◆ Try it ◆
The answer should match the entries that follow exactly, except that no image appears in it.
[Opening Dataset records section]
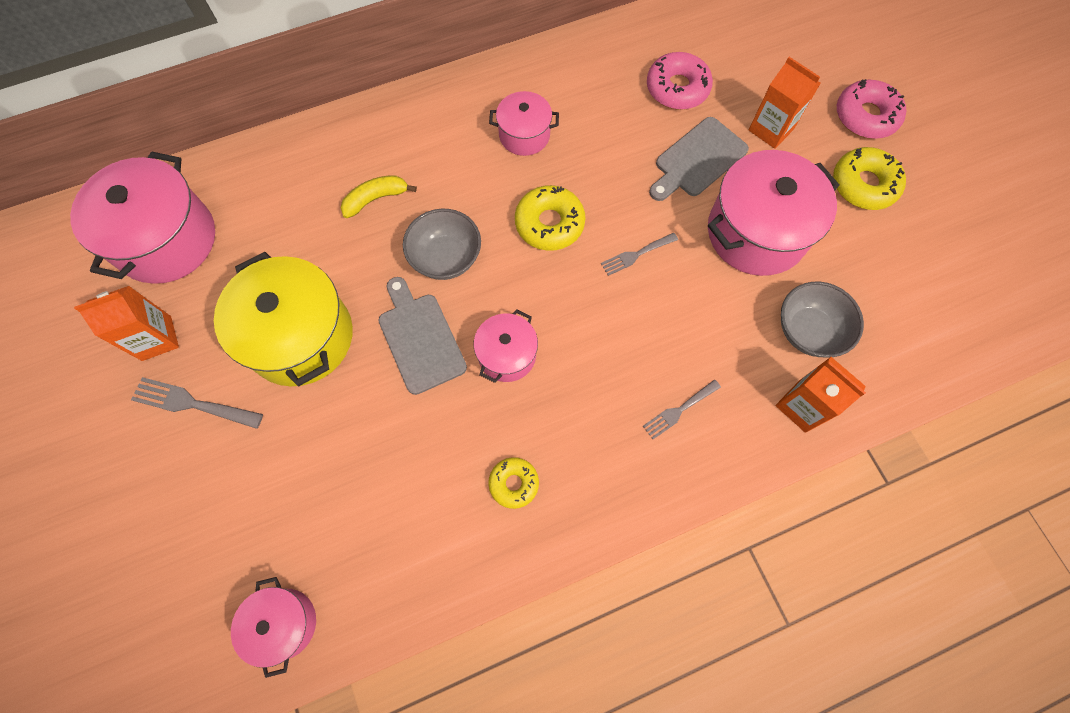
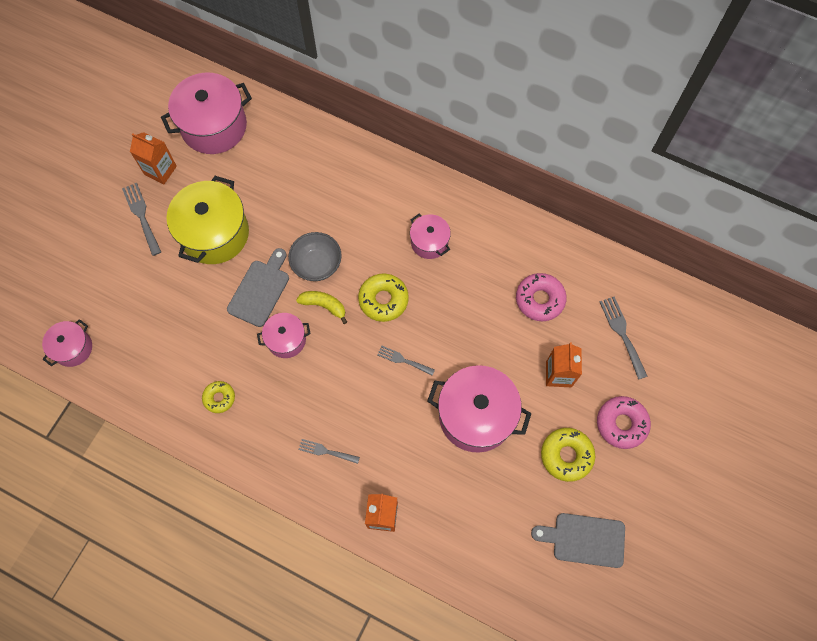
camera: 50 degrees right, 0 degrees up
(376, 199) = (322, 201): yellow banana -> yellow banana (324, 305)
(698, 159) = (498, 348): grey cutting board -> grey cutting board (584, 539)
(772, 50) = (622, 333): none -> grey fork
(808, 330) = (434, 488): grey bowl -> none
[Closing Dataset records section]
◆ Written response ◆
camera: 50 degrees right, 0 degrees up
(376, 199) = (322, 201): yellow banana -> yellow banana (324, 305)
(698, 159) = (498, 348): grey cutting board -> grey cutting board (584, 539)
(772, 50) = (622, 333): none -> grey fork
(808, 330) = (434, 488): grey bowl -> none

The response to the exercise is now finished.